[Stored data entries]
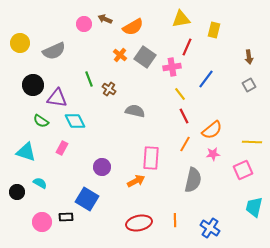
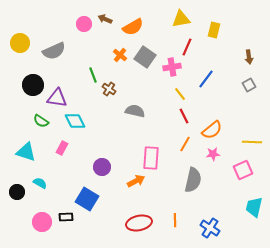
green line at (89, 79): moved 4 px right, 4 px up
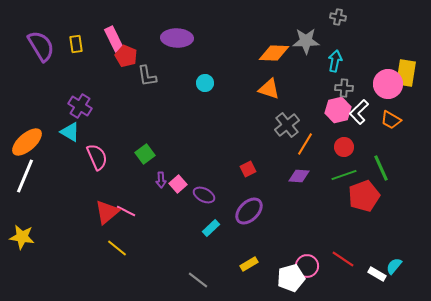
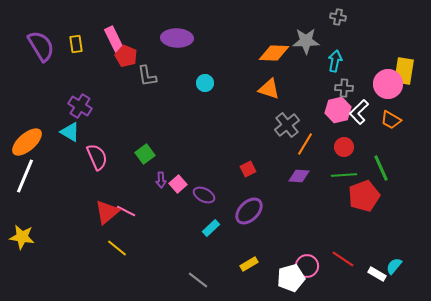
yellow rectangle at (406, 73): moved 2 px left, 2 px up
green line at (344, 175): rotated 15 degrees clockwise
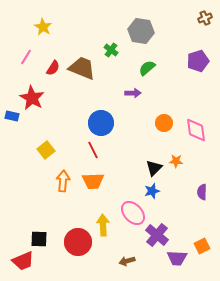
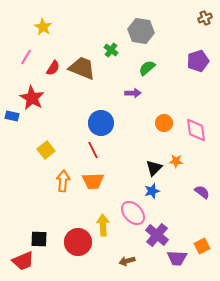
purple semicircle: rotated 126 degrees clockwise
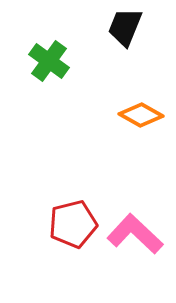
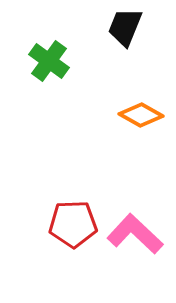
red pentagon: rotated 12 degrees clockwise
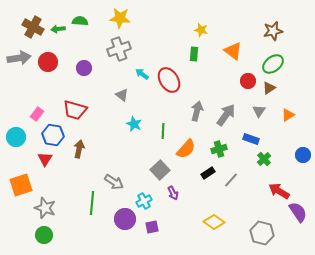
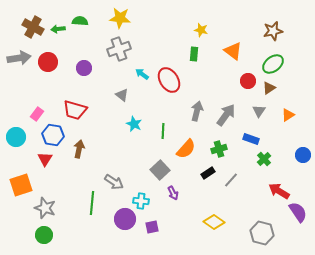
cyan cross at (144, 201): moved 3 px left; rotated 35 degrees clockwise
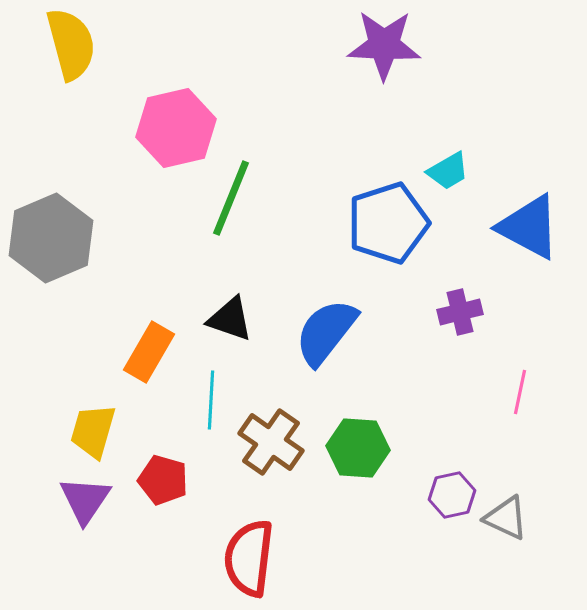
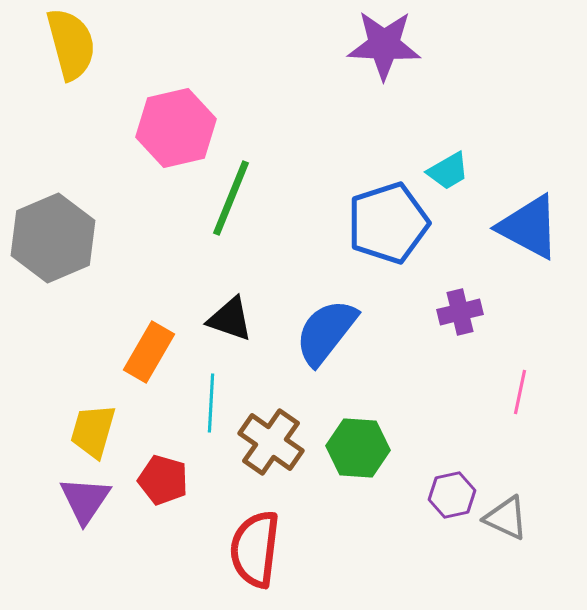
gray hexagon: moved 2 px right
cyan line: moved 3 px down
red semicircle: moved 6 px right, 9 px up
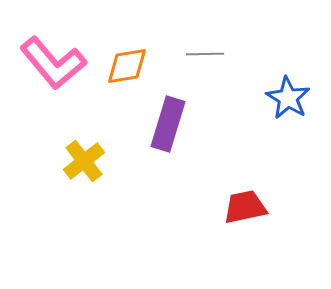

--

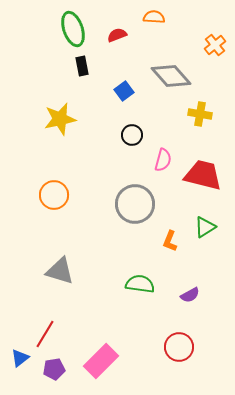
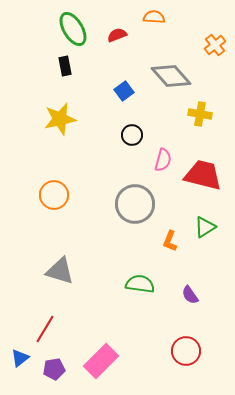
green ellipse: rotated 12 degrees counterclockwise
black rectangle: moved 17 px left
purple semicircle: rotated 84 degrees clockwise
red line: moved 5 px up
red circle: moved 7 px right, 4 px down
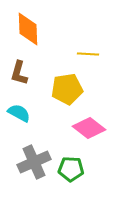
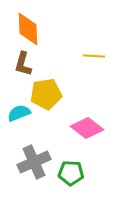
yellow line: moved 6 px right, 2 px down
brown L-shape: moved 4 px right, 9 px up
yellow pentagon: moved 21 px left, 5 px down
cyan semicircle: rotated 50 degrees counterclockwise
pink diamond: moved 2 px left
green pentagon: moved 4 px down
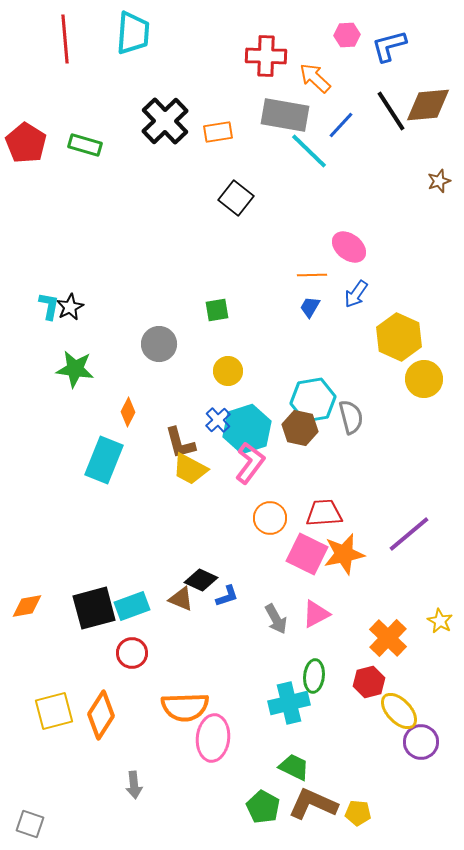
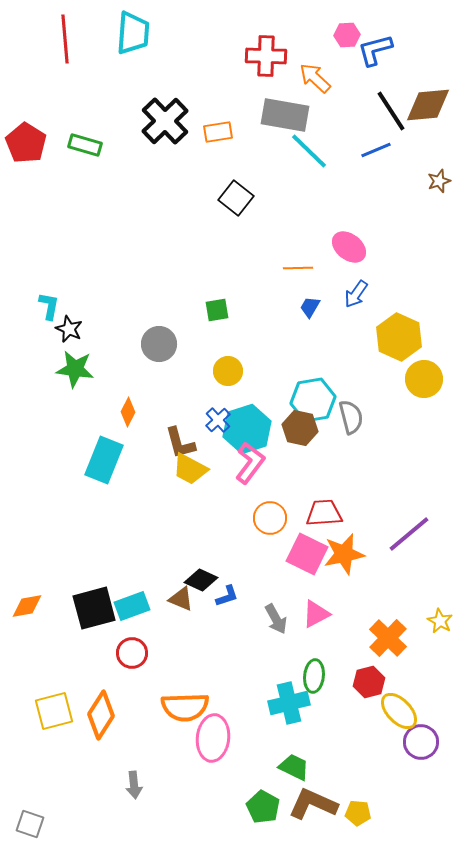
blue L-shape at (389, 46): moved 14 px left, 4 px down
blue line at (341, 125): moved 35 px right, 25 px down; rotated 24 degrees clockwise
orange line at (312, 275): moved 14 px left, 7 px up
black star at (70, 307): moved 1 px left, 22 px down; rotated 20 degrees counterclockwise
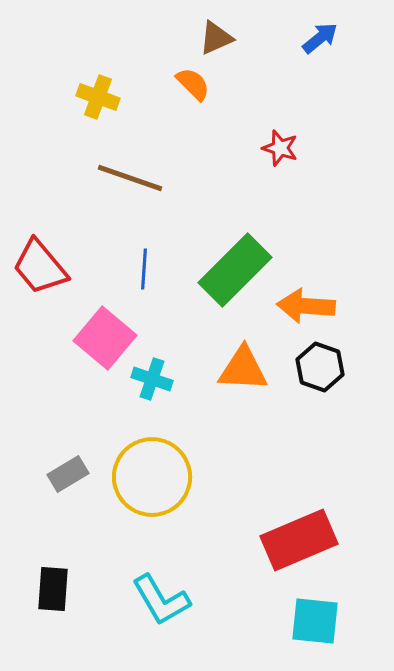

--

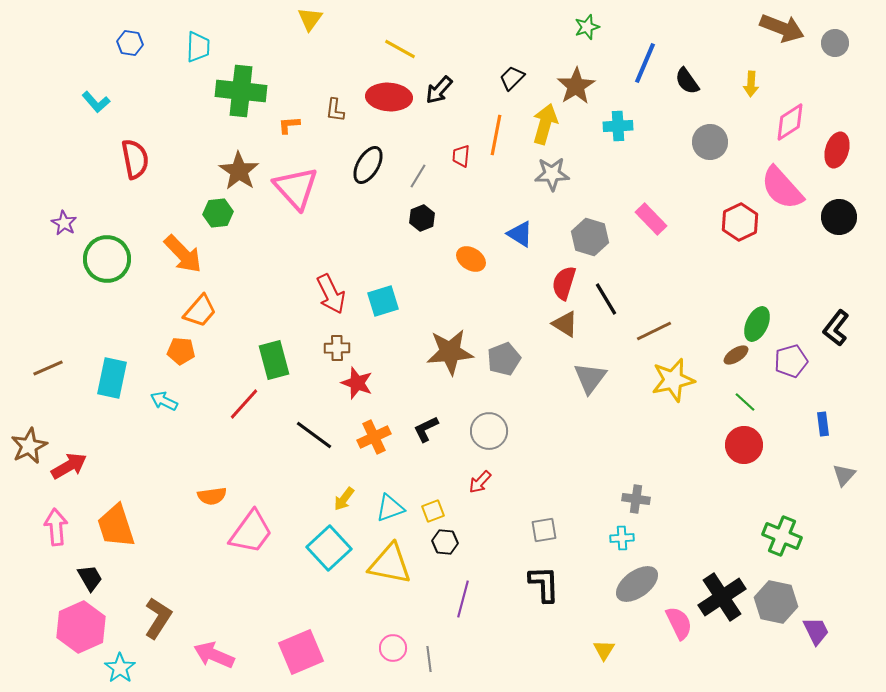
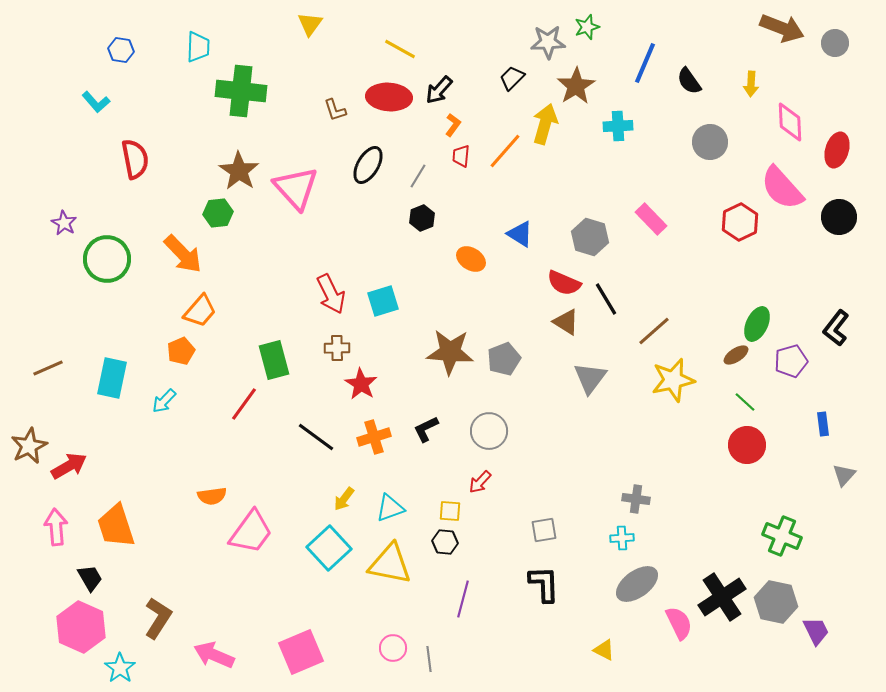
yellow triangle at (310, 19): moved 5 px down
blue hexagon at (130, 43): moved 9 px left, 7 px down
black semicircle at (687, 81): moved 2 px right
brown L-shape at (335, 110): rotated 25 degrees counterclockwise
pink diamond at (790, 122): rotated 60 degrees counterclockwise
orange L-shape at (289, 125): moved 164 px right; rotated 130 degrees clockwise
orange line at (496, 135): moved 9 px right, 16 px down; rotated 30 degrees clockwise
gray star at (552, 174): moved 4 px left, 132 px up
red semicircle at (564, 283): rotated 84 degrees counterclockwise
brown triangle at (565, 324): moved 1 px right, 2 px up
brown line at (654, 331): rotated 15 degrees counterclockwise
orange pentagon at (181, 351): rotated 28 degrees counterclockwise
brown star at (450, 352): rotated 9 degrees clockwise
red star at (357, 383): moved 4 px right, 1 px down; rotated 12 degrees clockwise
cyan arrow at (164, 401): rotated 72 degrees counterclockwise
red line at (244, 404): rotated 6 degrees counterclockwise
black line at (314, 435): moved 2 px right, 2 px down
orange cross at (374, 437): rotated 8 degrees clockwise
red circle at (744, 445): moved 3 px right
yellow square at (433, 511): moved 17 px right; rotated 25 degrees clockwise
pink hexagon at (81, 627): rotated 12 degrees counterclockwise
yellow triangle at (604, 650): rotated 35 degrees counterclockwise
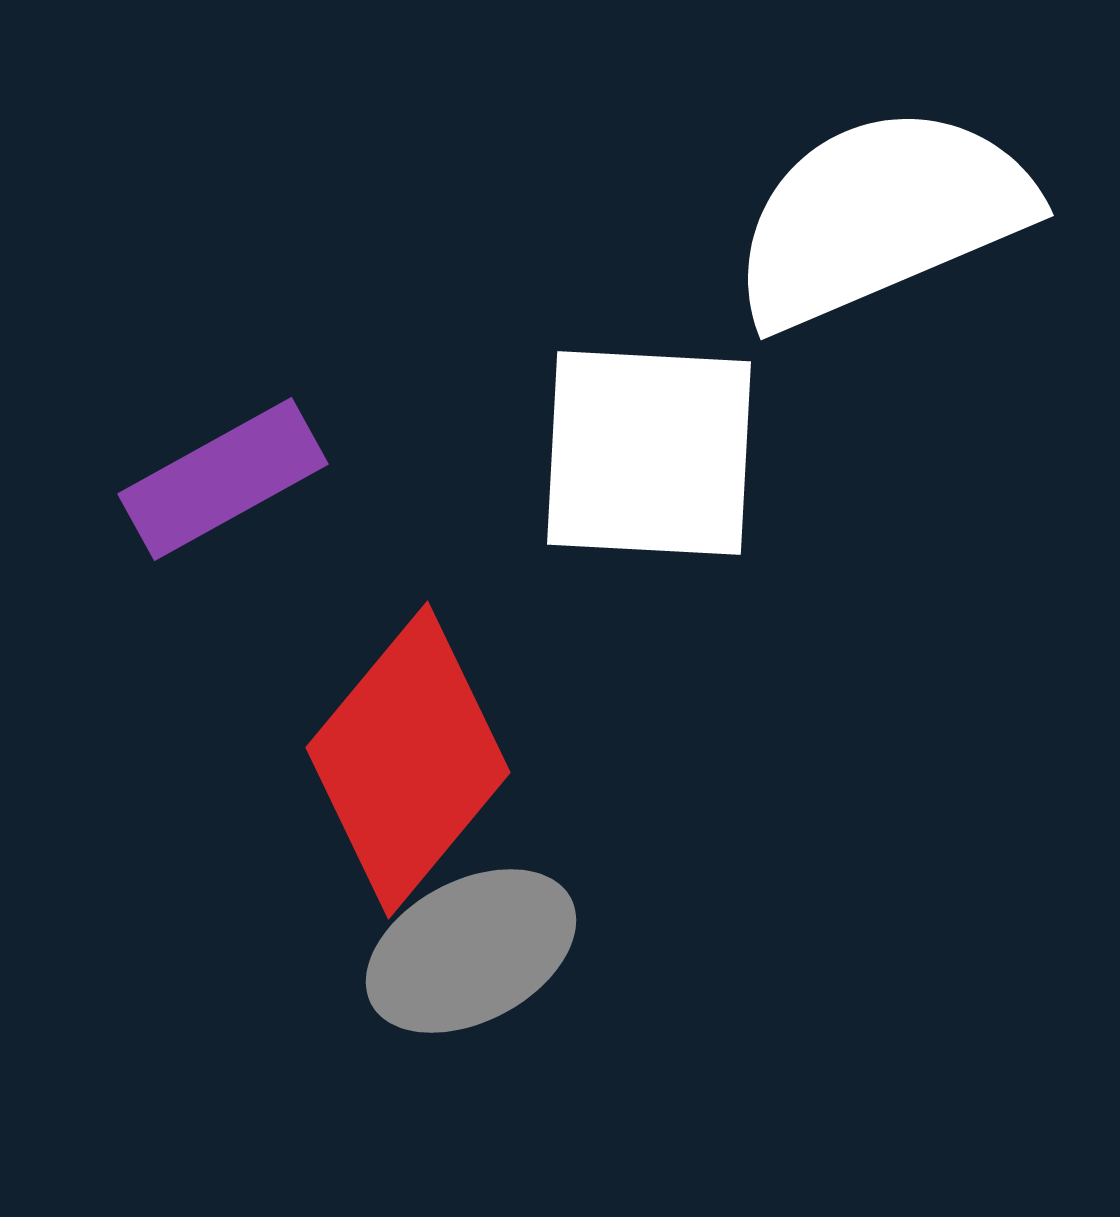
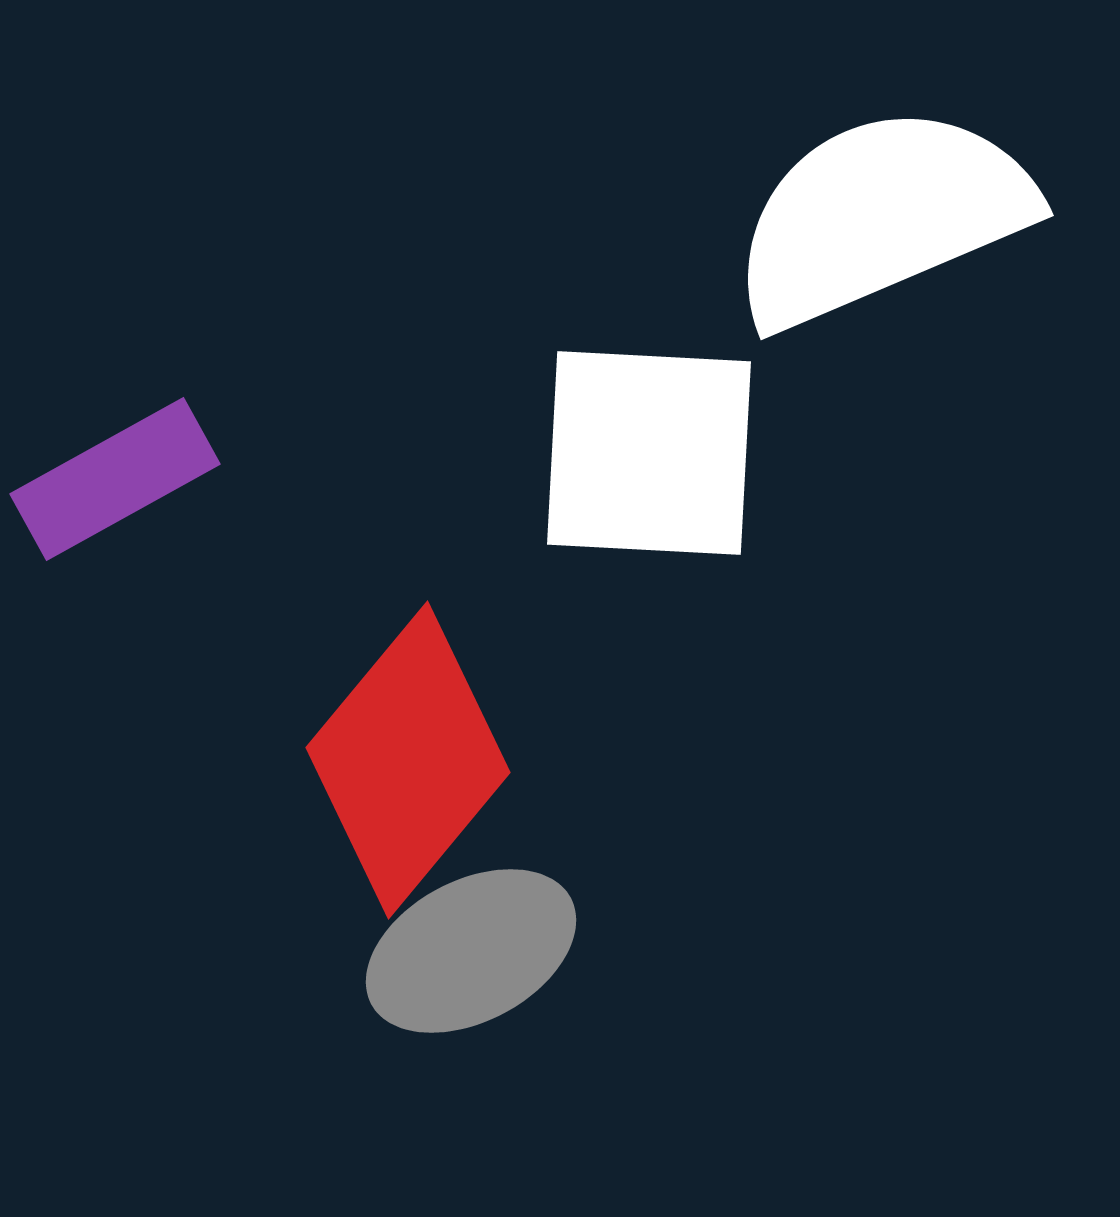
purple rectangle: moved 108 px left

▶ **WHAT TO WORK ON**
If a line in the records above holds the string "yellow", copy it out.

▶ **RESULT FOR THIS TASK**
yellow rectangle at (406, 73): moved 2 px left, 2 px up
yellow line: moved 6 px right, 2 px down
yellow pentagon: moved 21 px left, 5 px down
yellow triangle at (310, 19): moved 5 px down
yellow square at (433, 511): moved 17 px right; rotated 25 degrees clockwise
yellow triangle at (604, 650): rotated 35 degrees counterclockwise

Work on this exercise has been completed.